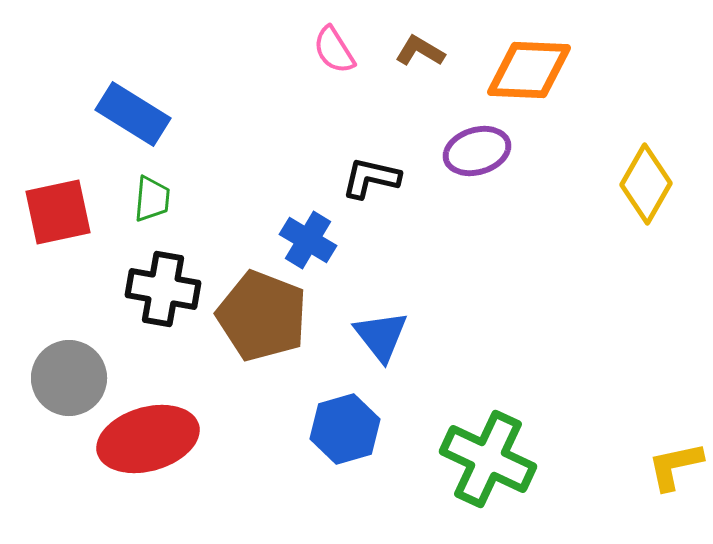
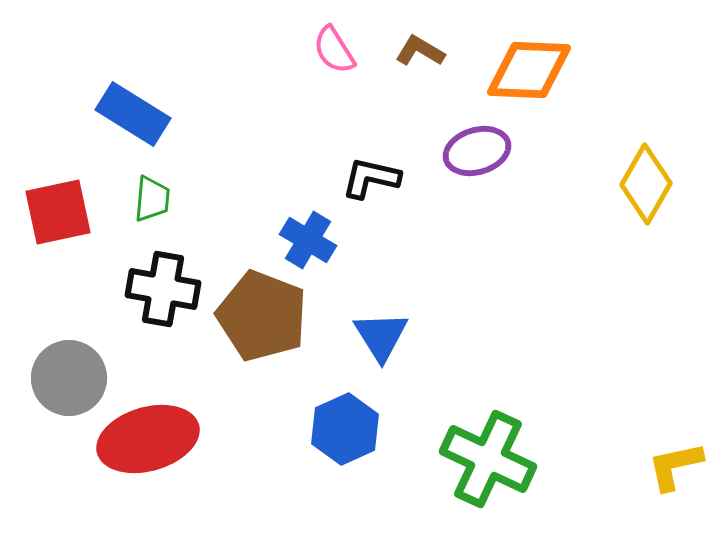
blue triangle: rotated 6 degrees clockwise
blue hexagon: rotated 8 degrees counterclockwise
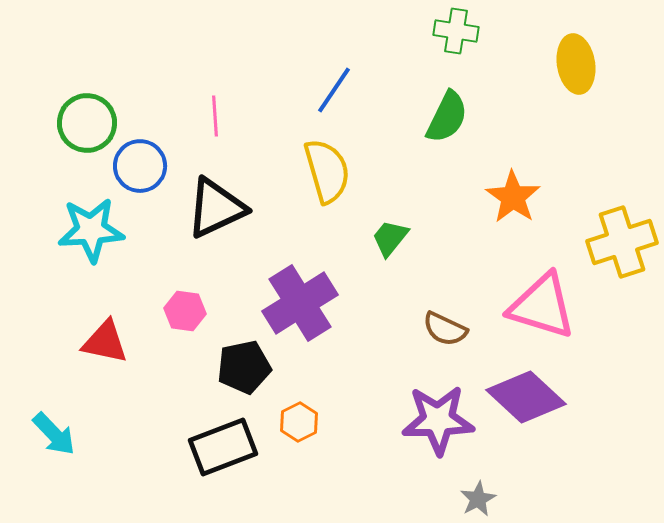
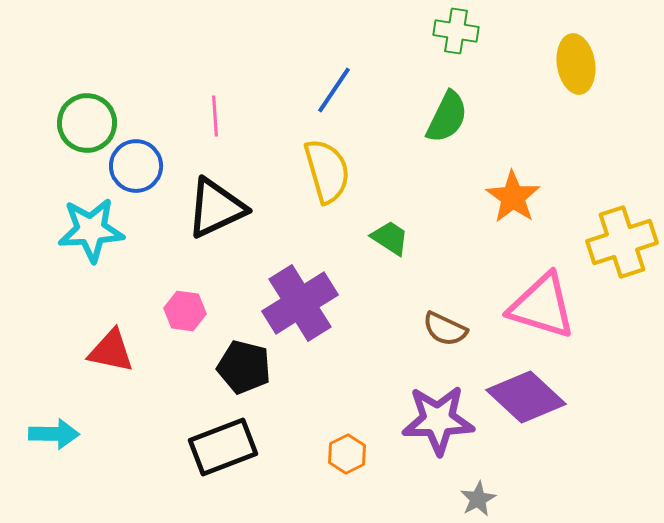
blue circle: moved 4 px left
green trapezoid: rotated 84 degrees clockwise
red triangle: moved 6 px right, 9 px down
black pentagon: rotated 26 degrees clockwise
orange hexagon: moved 48 px right, 32 px down
cyan arrow: rotated 45 degrees counterclockwise
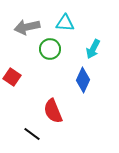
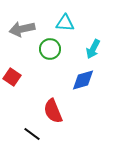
gray arrow: moved 5 px left, 2 px down
blue diamond: rotated 50 degrees clockwise
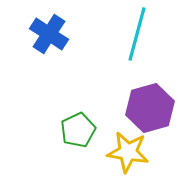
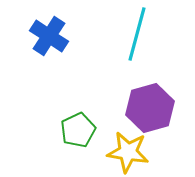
blue cross: moved 2 px down
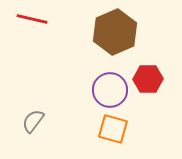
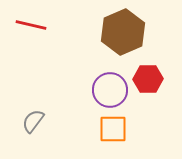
red line: moved 1 px left, 6 px down
brown hexagon: moved 8 px right
orange square: rotated 16 degrees counterclockwise
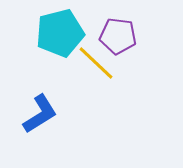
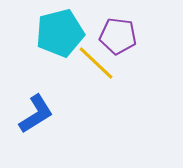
blue L-shape: moved 4 px left
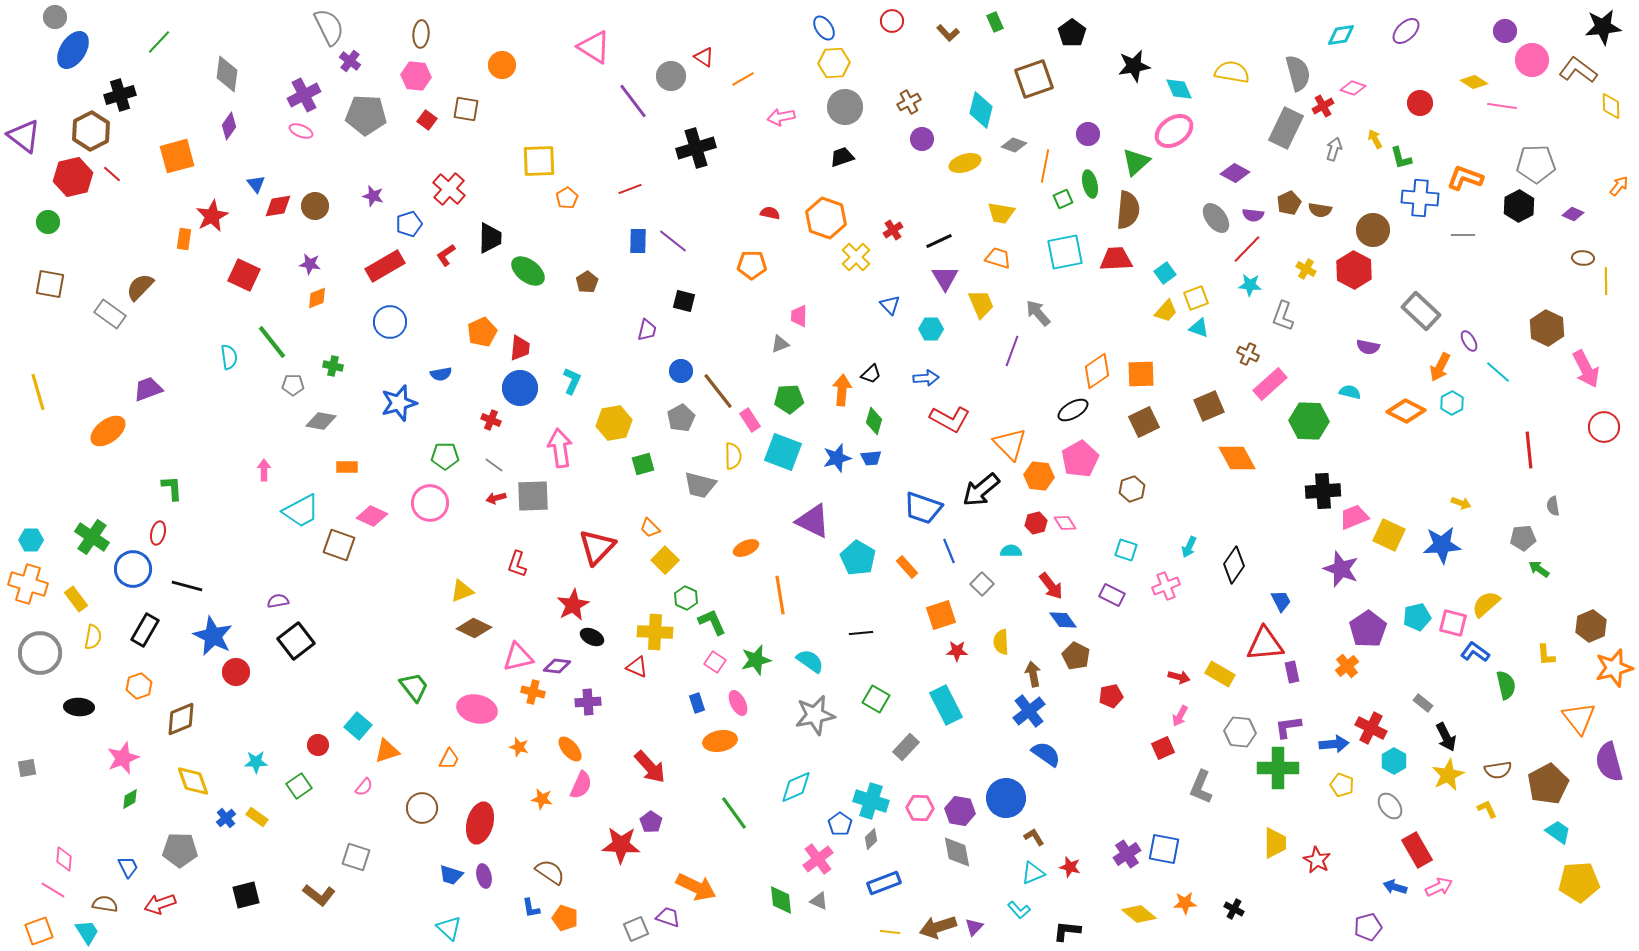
------------
▸ TASK: Quote exactly, and only, the lines from the line containing "blue hexagon: rotated" through the final line of the records above, both included, omitting any pictures.

▸ SOLVED PROBLEM:
blue hexagon: rotated 8 degrees counterclockwise
blue circle: moved 4 px left
green trapezoid: rotated 84 degrees clockwise
red triangle: moved 6 px right, 9 px down
black pentagon: rotated 26 degrees clockwise
orange hexagon: moved 48 px right, 32 px down
cyan arrow: rotated 45 degrees counterclockwise
gray arrow: moved 5 px left, 2 px down
blue diamond: rotated 50 degrees clockwise
blue cross: moved 2 px down
red line: moved 1 px left, 6 px down
brown hexagon: moved 8 px right
orange square: rotated 16 degrees counterclockwise
blue L-shape: moved 4 px left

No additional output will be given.